SOURCE MATERIAL =>

Content starts

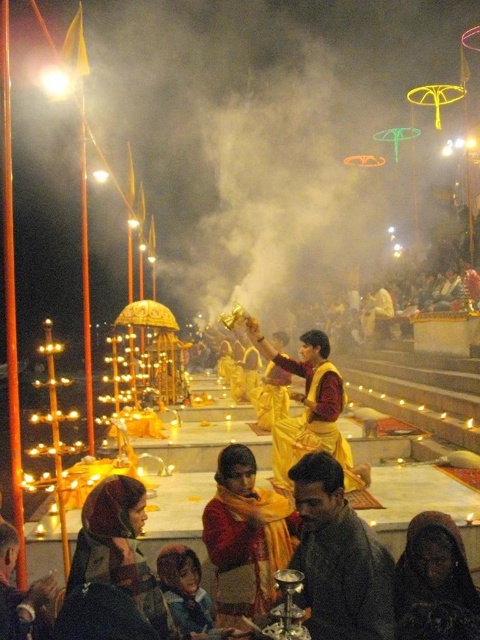
Question: In this image, where is yellow fabric shawl at center located relative to dark fabric headscarf at lower right?

Choices:
 (A) below
 (B) above

Answer: (A)

Question: Which of the following is the closest to the observer?

Choices:
 (A) (323, 554)
 (B) (349, 474)

Answer: (A)

Question: Which object appears farthest from the camera in this image?

Choices:
 (A) dark brown fabric robe at center
 (B) dark fabric headscarf at lower right

Answer: (A)

Question: Is yellow fabric shawl at center bigger than dark fabric headscarf at lower right?

Choices:
 (A) no
 (B) yes

Answer: (B)

Question: From the image, what is the correct spatial relationship of dark fabric headscarf at lower right in relation to yellow silk robe at center?

Choices:
 (A) below
 (B) above

Answer: (A)

Question: Estimate the real-world distances between objects in this image. Which object is closer to the dark fabric headscarf at lower right?

Choices:
 (A) dark brown fabric robe at center
 (B) yellow fabric shawl at center

Answer: (A)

Content ends

REQUIRED ACTION =>
Reproduce the records above line for line, without changing any wording, and leave out the picture lines.

FINISHED EXERCISE =>
Question: In this image, where is yellow fabric shawl at center located relative to dark fabric headscarf at lower right?

Choices:
 (A) below
 (B) above

Answer: (A)

Question: Which of the following is the closest to the observer?

Choices:
 (A) (323, 554)
 (B) (349, 474)

Answer: (A)

Question: Which object appears farthest from the camera in this image?

Choices:
 (A) dark brown fabric robe at center
 (B) dark fabric headscarf at lower right

Answer: (A)

Question: Is yellow fabric shawl at center bigger than dark fabric headscarf at lower right?

Choices:
 (A) no
 (B) yes

Answer: (B)

Question: From the image, what is the correct spatial relationship of dark fabric headscarf at lower right in relation to yellow silk robe at center?

Choices:
 (A) below
 (B) above

Answer: (A)

Question: Estimate the real-world distances between objects in this image. Which object is closer to the dark fabric headscarf at lower right?

Choices:
 (A) dark brown fabric robe at center
 (B) yellow fabric shawl at center

Answer: (A)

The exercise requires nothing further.